## Action item
Line by line, repeat the data below exactly, beginning at the first line and ending at the line with "(533, 338) = (654, 342): black ring -> none". Omit pictures.
Start of Data extract
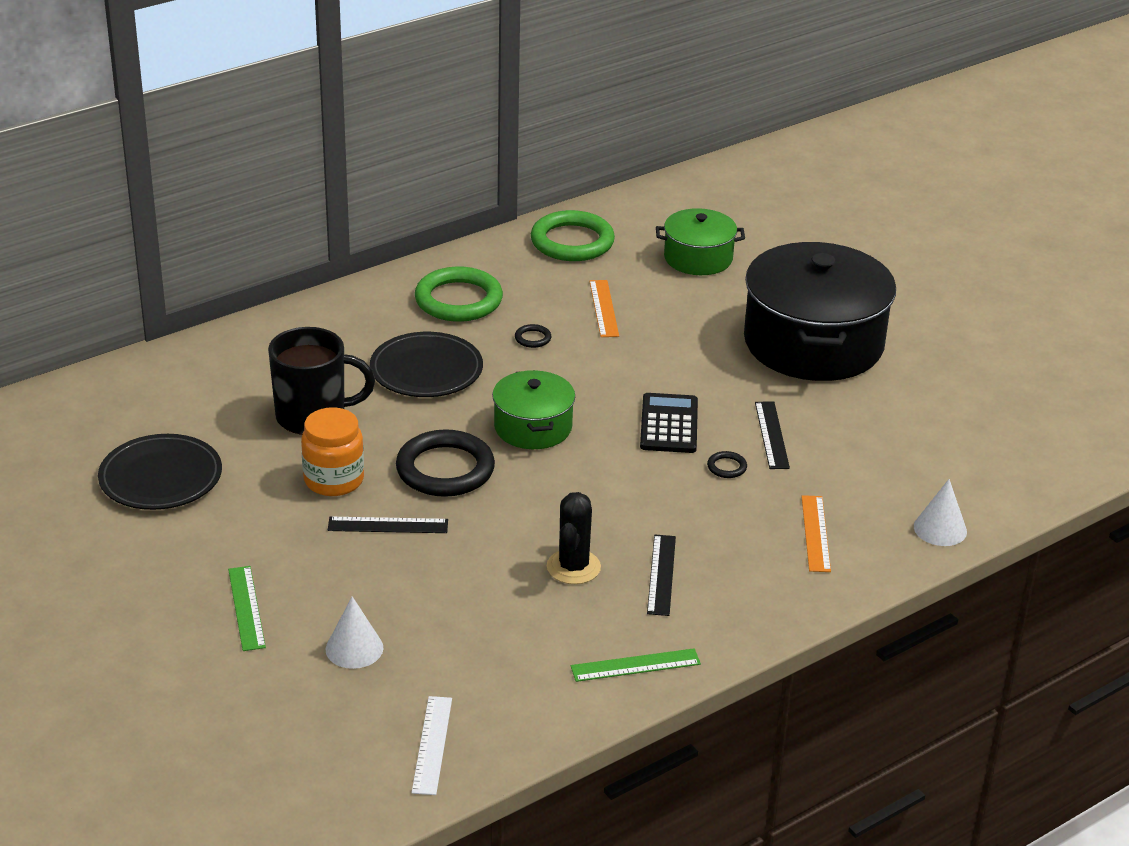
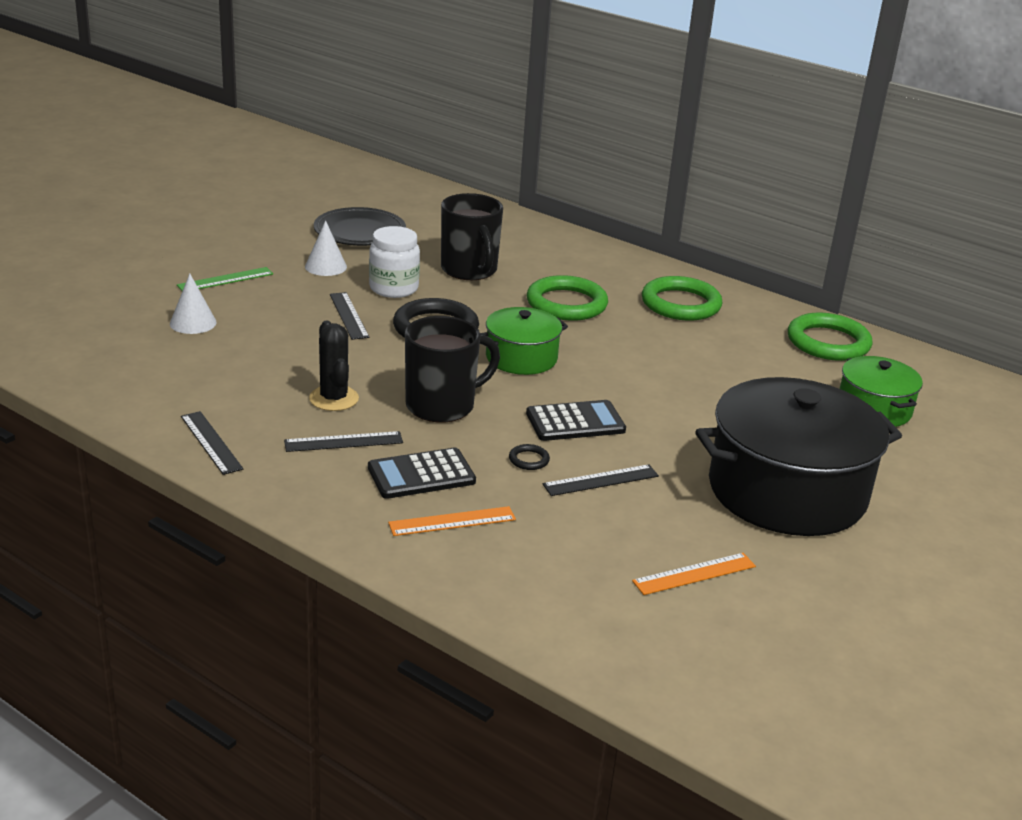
camera: 70 degrees right, 5 degrees down
(334, 480) = (393, 288): orange jar -> white jar
(426, 370) = (566, 304): black plate -> green ring
(432, 745) = (88, 366): white ruler -> none
(533, 338) = (654, 342): black ring -> none
(573, 567) = (334, 398): black cactus -> black cactus turned 75 degrees clockwise
(604, 308) = (734, 370): orange ruler -> orange ruler (694, 574)
(612, 498) = (442, 406): none -> black mug
(635, 665) = (211, 442): green ruler -> black ruler
(734, 536) = (421, 475): none -> black calculator
(940, 529) = (506, 604): white cone -> white cone (325, 266)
End of Data extract
## Exercise output
camera: 70 degrees right, 5 degrees down
(334, 480) = (393, 288): orange jar -> white jar
(426, 370) = (566, 304): black plate -> green ring
(432, 745) = (88, 366): white ruler -> none
(533, 338) = (654, 342): black ring -> none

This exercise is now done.